_WHAT TO DO_. Rewrite the material starting at the line containing "gold tinsel garland at upper left does not have" and ending at the line containing "Considering the relative positions", putting "wreath" wherever "garland" appears and leaving everything else unchanged.

------------

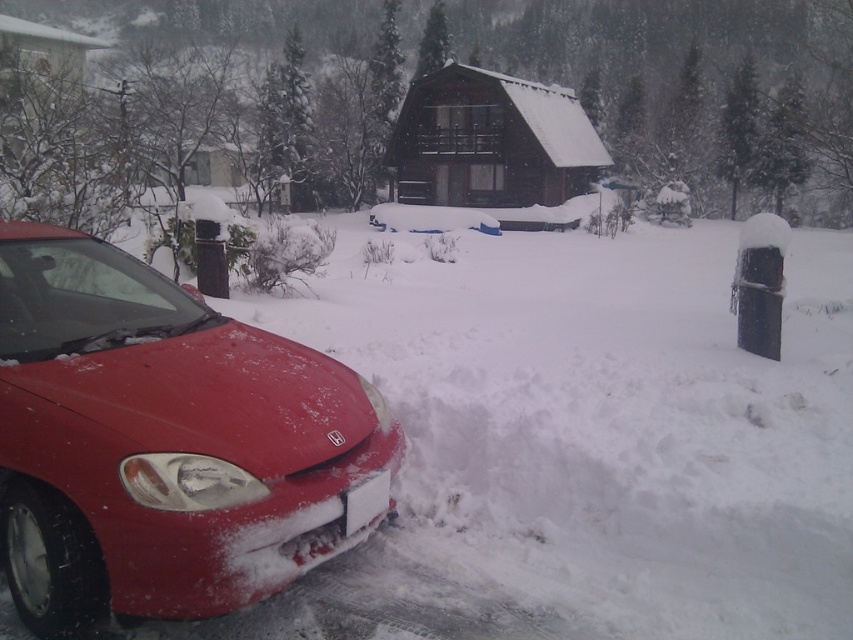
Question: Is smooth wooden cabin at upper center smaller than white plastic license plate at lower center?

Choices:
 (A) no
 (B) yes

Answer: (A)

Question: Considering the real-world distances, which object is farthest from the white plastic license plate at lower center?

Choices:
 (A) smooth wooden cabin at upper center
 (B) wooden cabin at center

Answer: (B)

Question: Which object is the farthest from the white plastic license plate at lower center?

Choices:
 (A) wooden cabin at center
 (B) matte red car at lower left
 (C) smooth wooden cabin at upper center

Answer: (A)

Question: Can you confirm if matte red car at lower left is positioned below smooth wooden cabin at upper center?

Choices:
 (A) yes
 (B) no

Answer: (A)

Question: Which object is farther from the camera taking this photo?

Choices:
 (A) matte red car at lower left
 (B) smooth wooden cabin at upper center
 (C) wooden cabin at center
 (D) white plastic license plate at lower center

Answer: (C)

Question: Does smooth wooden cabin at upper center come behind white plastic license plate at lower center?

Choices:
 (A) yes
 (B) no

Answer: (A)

------------

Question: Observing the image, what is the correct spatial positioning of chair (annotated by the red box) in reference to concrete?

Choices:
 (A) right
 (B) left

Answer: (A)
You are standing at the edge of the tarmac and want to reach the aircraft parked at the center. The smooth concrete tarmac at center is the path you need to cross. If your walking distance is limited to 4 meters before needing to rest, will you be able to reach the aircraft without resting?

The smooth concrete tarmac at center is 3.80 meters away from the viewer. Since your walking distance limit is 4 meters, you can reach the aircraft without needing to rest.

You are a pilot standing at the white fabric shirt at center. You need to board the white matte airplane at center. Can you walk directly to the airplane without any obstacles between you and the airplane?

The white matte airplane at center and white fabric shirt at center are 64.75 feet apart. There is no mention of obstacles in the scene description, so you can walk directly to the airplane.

------------

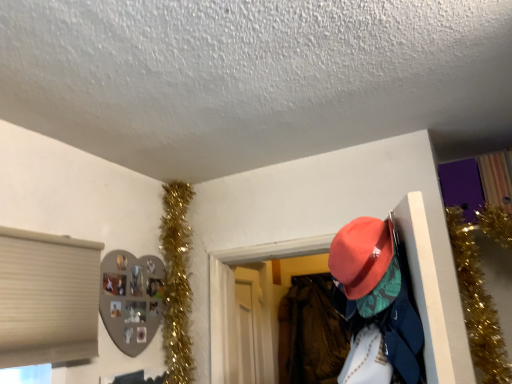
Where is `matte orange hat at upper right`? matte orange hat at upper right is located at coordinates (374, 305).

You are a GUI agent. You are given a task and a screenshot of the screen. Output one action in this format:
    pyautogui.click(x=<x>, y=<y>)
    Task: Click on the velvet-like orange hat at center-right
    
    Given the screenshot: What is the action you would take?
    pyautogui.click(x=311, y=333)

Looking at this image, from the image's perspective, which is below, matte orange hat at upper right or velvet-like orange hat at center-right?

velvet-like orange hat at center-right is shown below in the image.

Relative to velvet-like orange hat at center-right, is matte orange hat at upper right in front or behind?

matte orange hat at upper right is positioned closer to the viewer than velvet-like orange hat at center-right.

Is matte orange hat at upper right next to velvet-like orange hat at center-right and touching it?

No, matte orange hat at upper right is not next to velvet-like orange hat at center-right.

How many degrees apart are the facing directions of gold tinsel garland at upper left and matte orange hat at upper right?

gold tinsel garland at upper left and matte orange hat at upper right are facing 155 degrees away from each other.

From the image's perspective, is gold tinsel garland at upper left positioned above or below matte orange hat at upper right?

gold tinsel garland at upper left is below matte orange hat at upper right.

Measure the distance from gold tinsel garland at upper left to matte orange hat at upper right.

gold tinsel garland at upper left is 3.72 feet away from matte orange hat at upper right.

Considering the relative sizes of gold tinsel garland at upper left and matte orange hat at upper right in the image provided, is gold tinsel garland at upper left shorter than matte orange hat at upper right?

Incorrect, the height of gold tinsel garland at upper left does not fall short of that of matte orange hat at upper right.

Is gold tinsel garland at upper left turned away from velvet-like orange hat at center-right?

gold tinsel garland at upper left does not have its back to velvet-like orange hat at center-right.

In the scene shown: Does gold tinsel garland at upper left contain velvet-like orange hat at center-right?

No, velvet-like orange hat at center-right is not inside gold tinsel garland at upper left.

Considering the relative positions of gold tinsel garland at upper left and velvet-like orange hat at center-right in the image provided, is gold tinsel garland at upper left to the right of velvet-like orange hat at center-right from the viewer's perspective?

------------

_SOLUTION_.
gold tinsel wreath at upper left does not have its back to velvet-like orange hat at center-right.

In the scene shown: Does gold tinsel wreath at upper left contain velvet-like orange hat at center-right?

No, velvet-like orange hat at center-right is not inside gold tinsel wreath at upper left.

Considering the relative positions of gold tinsel wreath at upper left and velvet-like orange hat at center-right in the image provided, is gold tinsel wreath at upper left to the right of velvet-like orange hat at center-right from the viewer's perspective?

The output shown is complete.